## What to work on
Copy out all of the data exactly as it appears.

## Source data
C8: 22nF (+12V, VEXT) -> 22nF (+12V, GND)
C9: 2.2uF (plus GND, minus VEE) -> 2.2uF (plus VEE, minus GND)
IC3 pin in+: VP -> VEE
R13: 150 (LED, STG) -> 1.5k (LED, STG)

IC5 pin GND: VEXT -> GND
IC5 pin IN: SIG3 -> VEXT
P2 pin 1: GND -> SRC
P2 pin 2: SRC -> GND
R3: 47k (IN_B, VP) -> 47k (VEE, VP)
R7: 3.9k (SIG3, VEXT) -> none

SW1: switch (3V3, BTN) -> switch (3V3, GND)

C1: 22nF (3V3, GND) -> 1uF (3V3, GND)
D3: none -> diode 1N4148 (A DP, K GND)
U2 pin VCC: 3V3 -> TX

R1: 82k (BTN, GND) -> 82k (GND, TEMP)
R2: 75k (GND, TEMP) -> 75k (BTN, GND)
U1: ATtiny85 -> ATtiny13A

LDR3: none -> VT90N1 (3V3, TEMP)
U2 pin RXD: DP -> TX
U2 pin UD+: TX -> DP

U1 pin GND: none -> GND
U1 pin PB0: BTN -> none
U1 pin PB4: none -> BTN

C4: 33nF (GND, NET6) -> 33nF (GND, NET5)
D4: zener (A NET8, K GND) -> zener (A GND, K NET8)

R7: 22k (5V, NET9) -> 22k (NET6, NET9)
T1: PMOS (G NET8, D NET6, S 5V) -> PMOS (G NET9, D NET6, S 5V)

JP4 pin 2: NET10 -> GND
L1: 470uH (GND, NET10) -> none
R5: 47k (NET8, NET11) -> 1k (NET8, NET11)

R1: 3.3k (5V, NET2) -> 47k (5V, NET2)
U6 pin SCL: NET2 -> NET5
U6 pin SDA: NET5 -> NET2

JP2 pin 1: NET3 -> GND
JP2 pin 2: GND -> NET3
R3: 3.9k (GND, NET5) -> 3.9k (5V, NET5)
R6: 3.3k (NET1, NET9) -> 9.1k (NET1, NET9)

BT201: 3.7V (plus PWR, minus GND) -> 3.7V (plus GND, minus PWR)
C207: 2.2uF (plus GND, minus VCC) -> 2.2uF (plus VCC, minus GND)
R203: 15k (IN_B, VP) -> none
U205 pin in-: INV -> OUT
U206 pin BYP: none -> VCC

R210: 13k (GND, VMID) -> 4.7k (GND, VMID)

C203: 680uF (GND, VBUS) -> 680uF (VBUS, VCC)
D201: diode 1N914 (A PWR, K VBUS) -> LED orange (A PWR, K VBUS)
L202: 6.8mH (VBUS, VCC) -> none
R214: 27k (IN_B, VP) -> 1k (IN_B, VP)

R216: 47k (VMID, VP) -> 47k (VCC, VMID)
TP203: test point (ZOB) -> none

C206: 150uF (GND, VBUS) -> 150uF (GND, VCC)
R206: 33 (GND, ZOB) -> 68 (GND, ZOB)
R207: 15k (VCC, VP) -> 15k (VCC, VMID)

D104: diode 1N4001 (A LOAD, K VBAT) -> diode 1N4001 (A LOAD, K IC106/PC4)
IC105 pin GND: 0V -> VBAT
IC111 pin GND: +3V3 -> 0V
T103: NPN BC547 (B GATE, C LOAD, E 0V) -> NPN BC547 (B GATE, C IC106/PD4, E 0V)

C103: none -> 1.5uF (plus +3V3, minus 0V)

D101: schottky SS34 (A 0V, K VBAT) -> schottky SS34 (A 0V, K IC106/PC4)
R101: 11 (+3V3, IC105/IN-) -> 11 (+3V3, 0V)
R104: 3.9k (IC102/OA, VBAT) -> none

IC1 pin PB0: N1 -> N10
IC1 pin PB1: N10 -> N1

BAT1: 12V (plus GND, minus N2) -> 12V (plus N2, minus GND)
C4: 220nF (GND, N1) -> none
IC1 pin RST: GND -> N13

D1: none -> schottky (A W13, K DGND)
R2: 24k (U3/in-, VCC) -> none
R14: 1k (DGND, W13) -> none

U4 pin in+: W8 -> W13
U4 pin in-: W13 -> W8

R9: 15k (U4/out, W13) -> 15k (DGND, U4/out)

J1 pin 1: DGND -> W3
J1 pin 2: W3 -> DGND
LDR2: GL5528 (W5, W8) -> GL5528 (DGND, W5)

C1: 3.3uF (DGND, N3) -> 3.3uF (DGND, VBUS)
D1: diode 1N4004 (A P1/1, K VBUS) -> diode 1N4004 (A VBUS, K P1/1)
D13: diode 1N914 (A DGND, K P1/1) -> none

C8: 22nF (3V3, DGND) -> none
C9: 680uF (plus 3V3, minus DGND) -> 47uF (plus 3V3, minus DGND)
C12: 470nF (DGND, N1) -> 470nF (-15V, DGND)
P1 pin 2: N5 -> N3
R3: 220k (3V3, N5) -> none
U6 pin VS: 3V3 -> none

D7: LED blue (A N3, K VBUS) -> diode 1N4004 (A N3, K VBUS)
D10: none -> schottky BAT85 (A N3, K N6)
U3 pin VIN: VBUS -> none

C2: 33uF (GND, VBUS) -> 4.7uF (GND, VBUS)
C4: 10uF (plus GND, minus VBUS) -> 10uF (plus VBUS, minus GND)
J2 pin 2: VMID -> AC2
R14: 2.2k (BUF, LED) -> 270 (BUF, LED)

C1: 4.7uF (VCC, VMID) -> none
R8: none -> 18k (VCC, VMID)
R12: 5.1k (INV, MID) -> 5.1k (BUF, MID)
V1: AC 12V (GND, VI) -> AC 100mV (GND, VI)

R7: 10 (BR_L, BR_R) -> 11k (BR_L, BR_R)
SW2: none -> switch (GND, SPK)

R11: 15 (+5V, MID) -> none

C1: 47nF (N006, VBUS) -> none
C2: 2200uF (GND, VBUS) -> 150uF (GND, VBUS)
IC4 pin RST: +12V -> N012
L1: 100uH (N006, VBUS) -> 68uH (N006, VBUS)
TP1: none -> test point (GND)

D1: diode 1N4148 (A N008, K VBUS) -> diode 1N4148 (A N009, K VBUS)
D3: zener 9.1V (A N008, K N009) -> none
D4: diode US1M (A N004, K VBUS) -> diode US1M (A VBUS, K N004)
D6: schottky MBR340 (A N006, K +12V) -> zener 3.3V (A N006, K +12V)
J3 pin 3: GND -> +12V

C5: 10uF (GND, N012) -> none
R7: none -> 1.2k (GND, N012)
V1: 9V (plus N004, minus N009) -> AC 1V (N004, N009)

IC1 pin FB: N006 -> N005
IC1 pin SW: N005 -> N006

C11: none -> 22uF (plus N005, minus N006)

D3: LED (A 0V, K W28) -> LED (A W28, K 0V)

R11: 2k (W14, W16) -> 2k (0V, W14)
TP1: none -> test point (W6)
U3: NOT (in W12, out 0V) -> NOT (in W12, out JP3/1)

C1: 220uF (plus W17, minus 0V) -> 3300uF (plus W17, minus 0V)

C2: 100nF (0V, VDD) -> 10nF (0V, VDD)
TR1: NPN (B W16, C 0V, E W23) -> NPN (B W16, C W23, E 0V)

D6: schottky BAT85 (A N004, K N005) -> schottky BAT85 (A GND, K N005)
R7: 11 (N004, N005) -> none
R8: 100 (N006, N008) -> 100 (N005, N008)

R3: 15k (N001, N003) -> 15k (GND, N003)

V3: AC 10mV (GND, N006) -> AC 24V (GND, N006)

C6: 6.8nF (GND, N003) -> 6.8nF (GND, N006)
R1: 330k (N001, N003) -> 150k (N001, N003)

## Expected output
C8: 22nF (+12V, VEXT) -> 22nF (+12V, GND)
C9: 2.2uF (plus GND, minus VEE) -> 2.2uF (plus VEE, minus GND)
IC3 pin in+: VP -> VEE
R13: 150 (LED, STG) -> 1.5k (LED, STG)

IC5 pin GND: VEXT -> GND
IC5 pin IN: SIG3 -> VEXT
P2 pin 1: GND -> SRC
P2 pin 2: SRC -> GND
R3: 47k (IN_B, VP) -> 47k (VEE, VP)
R7: 3.9k (SIG3, VEXT) -> none

SW1: switch (3V3, BTN) -> switch (3V3, GND)

C1: 22nF (3V3, GND) -> 1uF (3V3, GND)
D3: none -> diode 1N4148 (A DP, K GND)
U2 pin VCC: 3V3 -> TX

R1: 82k (BTN, GND) -> 82k (GND, TEMP)
R2: 75k (GND, TEMP) -> 75k (BTN, GND)
U1: ATtiny85 -> ATtiny13A

LDR3: none -> VT90N1 (3V3, TEMP)
U2 pin RXD: DP -> TX
U2 pin UD+: TX -> DP

U1 pin GND: none -> GND
U1 pin PB0: BTN -> none
U1 pin PB4: none -> BTN

C4: 33nF (GND, NET6) -> 33nF (GND, NET5)
D4: zener (A NET8, K GND) -> zener (A GND, K NET8)

R7: 22k (5V, NET9) -> 22k (NET6, NET9)
T1: PMOS (G NET8, D NET6, S 5V) -> PMOS (G NET9, D NET6, S 5V)

JP4 pin 2: NET10 -> GND
L1: 470uH (GND, NET10) -> none
R5: 47k (NET8, NET11) -> 1k (NET8, NET11)

R1: 3.3k (5V, NET2) -> 47k (5V, NET2)
U6 pin SCL: NET2 -> NET5
U6 pin SDA: NET5 -> NET2

JP2 pin 1: NET3 -> GND
JP2 pin 2: GND -> NET3
R3: 3.9k (GND, NET5) -> 3.9k (5V, NET5)
R6: 3.3k (NET1, NET9) -> 9.1k (NET1, NET9)

BT201: 3.7V (plus PWR, minus GND) -> 3.7V (plus GND, minus PWR)
C207: 2.2uF (plus GND, minus VCC) -> 2.2uF (plus VCC, minus GND)
R203: 15k (IN_B, VP) -> none
U205 pin in-: INV -> OUT
U206 pin BYP: none -> VCC

R210: 13k (GND, VMID) -> 4.7k (GND, VMID)

C203: 680uF (GND, VBUS) -> 680uF (VBUS, VCC)
D201: diode 1N914 (A PWR, K VBUS) -> LED orange (A PWR, K VBUS)
L202: 6.8mH (VBUS, VCC) -> none
R214: 27k (IN_B, VP) -> 1k (IN_B, VP)

R216: 47k (VMID, VP) -> 47k (VCC, VMID)
TP203: test point (ZOB) -> none

C206: 150uF (GND, VBUS) -> 150uF (GND, VCC)
R206: 33 (GND, ZOB) -> 68 (GND, ZOB)
R207: 15k (VCC, VP) -> 15k (VCC, VMID)

D104: diode 1N4001 (A LOAD, K VBAT) -> diode 1N4001 (A LOAD, K IC106/PC4)
IC105 pin GND: 0V -> VBAT
IC111 pin GND: +3V3 -> 0V
T103: NPN BC547 (B GATE, C LOAD, E 0V) -> NPN BC547 (B GATE, C IC106/PD4, E 0V)

C103: none -> 1.5uF (plus +3V3, minus 0V)

D101: schottky SS34 (A 0V, K VBAT) -> schottky SS34 (A 0V, K IC106/PC4)
R101: 11 (+3V3, IC105/IN-) -> 11 (+3V3, 0V)
R104: 3.9k (IC102/OA, VBAT) -> none

IC1 pin PB0: N1 -> N10
IC1 pin PB1: N10 -> N1

BAT1: 12V (plus GND, minus N2) -> 12V (plus N2, minus GND)
C4: 220nF (GND, N1) -> none
IC1 pin RST: GND -> N13

D1: none -> schottky (A W13, K DGND)
R2: 24k (U3/in-, VCC) -> none
R14: 1k (DGND, W13) -> none

U4 pin in+: W8 -> W13
U4 pin in-: W13 -> W8

R9: 15k (U4/out, W13) -> 15k (DGND, U4/out)

J1 pin 1: DGND -> W3
J1 pin 2: W3 -> DGND
LDR2: GL5528 (W5, W8) -> GL5528 (DGND, W5)

C1: 3.3uF (DGND, N3) -> 3.3uF (DGND, VBUS)
D1: diode 1N4004 (A P1/1, K VBUS) -> diode 1N4004 (A VBUS, K P1/1)
D13: diode 1N914 (A DGND, K P1/1) -> none

C8: 22nF (3V3, DGND) -> none
C9: 680uF (plus 3V3, minus DGND) -> 47uF (plus 3V3, minus DGND)
C12: 470nF (DGND, N1) -> 470nF (-15V, DGND)
P1 pin 2: N5 -> N3
R3: 220k (3V3, N5) -> none
U6 pin VS: 3V3 -> none

D7: LED blue (A N3, K VBUS) -> diode 1N4004 (A N3, K VBUS)
D10: none -> schottky BAT85 (A N3, K N6)
U3 pin VIN: VBUS -> none

C2: 33uF (GND, VBUS) -> 4.7uF (GND, VBUS)
C4: 10uF (plus GND, minus VBUS) -> 10uF (plus VBUS, minus GND)
J2 pin 2: VMID -> AC2
R14: 2.2k (BUF, LED) -> 270 (BUF, LED)

C1: 4.7uF (VCC, VMID) -> none
R8: none -> 18k (VCC, VMID)
R12: 5.1k (INV, MID) -> 5.1k (BUF, MID)
V1: AC 12V (GND, VI) -> AC 100mV (GND, VI)

R7: 10 (BR_L, BR_R) -> 11k (BR_L, BR_R)
SW2: none -> switch (GND, SPK)

R11: 15 (+5V, MID) -> none

C1: 47nF (N006, VBUS) -> none
C2: 2200uF (GND, VBUS) -> 150uF (GND, VBUS)
IC4 pin RST: +12V -> N012
L1: 100uH (N006, VBUS) -> 68uH (N006, VBUS)
TP1: none -> test point (GND)

D1: diode 1N4148 (A N008, K VBUS) -> diode 1N4148 (A N009, K VBUS)
D3: zener 9.1V (A N008, K N009) -> none
D4: diode US1M (A N004, K VBUS) -> diode US1M (A VBUS, K N004)
D6: schottky MBR340 (A N006, K +12V) -> zener 3.3V (A N006, K +12V)
J3 pin 3: GND -> +12V

C5: 10uF (GND, N012) -> none
R7: none -> 1.2k (GND, N012)
V1: 9V (plus N004, minus N009) -> AC 1V (N004, N009)

IC1 pin FB: N006 -> N005
IC1 pin SW: N005 -> N006

C11: none -> 22uF (plus N005, minus N006)

D3: LED (A 0V, K W28) -> LED (A W28, K 0V)

R11: 2k (W14, W16) -> 2k (0V, W14)
TP1: none -> test point (W6)
U3: NOT (in W12, out 0V) -> NOT (in W12, out JP3/1)

C1: 220uF (plus W17, minus 0V) -> 3300uF (plus W17, minus 0V)

C2: 100nF (0V, VDD) -> 10nF (0V, VDD)
TR1: NPN (B W16, C 0V, E W23) -> NPN (B W16, C W23, E 0V)

D6: schottky BAT85 (A N004, K N005) -> schottky BAT85 (A GND, K N005)
R7: 11 (N004, N005) -> none
R8: 100 (N006, N008) -> 100 (N005, N008)

R3: 15k (N001, N003) -> 15k (GND, N003)

V3: AC 10mV (GND, N006) -> AC 24V (GND, N006)

C6: 6.8nF (GND, N003) -> 6.8nF (GND, N006)
R1: 330k (N001, N003) -> 150k (N001, N003)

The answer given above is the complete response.